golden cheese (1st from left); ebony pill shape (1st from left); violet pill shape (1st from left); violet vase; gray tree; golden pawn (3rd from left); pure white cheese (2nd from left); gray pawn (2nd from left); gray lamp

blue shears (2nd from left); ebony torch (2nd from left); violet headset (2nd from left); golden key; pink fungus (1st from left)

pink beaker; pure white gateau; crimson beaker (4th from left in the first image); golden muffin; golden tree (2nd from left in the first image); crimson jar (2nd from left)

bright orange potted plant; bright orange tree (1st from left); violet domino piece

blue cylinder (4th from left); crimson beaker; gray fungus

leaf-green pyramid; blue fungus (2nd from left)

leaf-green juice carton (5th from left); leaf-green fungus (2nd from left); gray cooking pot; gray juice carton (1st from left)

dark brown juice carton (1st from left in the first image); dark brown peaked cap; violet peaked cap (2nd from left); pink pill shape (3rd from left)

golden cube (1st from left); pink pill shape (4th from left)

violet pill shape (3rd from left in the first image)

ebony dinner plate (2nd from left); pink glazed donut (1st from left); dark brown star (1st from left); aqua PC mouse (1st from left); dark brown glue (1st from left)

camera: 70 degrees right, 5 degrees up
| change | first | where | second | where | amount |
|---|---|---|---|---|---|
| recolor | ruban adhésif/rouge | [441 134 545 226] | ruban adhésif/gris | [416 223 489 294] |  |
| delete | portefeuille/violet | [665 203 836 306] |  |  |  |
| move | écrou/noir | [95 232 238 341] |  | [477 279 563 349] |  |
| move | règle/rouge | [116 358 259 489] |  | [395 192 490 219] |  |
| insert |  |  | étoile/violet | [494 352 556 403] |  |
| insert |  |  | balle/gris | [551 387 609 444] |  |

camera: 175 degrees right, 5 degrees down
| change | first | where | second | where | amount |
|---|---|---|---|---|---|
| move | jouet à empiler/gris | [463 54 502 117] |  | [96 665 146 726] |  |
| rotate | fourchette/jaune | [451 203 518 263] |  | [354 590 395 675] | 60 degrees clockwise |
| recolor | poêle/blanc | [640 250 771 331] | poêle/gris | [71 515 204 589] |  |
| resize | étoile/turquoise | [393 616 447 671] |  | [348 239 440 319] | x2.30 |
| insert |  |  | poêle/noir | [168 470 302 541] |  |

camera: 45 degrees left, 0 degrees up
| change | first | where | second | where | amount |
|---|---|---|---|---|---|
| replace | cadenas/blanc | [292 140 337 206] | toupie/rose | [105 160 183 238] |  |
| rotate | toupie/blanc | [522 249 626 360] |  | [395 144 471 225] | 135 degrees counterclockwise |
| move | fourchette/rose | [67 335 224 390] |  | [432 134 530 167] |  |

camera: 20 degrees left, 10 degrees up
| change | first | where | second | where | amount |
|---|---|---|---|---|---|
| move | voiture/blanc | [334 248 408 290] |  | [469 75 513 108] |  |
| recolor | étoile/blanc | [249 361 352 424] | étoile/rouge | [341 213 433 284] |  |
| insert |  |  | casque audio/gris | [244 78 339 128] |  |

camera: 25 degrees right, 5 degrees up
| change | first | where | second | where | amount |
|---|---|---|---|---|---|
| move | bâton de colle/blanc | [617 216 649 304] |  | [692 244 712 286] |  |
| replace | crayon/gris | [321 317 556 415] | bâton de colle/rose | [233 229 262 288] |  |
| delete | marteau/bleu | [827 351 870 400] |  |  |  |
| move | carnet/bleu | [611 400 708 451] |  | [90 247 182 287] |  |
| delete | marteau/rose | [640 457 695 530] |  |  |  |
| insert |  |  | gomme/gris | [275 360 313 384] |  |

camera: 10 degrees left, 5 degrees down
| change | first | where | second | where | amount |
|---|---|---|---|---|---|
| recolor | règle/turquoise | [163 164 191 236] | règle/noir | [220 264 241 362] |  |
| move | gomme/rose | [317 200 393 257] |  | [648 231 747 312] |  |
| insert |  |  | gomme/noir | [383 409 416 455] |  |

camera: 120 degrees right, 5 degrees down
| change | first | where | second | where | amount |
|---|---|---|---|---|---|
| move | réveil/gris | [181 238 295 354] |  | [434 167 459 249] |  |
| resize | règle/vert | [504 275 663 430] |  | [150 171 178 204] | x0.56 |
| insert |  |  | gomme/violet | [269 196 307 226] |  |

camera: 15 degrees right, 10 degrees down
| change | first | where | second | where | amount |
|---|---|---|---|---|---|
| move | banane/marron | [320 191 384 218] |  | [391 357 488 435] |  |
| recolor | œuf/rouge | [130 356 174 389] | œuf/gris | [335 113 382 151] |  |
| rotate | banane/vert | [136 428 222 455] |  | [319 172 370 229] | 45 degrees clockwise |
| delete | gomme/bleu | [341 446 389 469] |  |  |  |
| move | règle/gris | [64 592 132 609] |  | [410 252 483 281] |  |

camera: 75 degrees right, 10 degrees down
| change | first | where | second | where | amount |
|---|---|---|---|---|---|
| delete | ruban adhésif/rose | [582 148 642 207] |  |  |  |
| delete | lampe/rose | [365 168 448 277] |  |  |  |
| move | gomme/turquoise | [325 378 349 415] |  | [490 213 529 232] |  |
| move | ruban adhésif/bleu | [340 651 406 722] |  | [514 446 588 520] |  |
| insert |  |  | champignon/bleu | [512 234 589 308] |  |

※

## Task requirements
Look in the material above for the line with "camera: 70 degrees right, 5 degrees up" and the line with "étoile/violet | [494", and transcribe exactly those lines and all lines between them, nothing more.

## Exercise output
camera: 70 degrees right, 5 degrees up
| change | first | where | second | where | amount |
|---|---|---|---|---|---|
| recolor | ruban adhésif/rouge | [441 134 545 226] | ruban adhésif/gris | [416 223 489 294] |  |
| delete | portefeuille/violet | [665 203 836 306] |  |  |  |
| move | écrou/noir | [95 232 238 341] |  | [477 279 563 349] |  |
| move | règle/rouge | [116 358 259 489] |  | [395 192 490 219] |  |
| insert |  |  | étoile/violet | [494 352 556 403] |  |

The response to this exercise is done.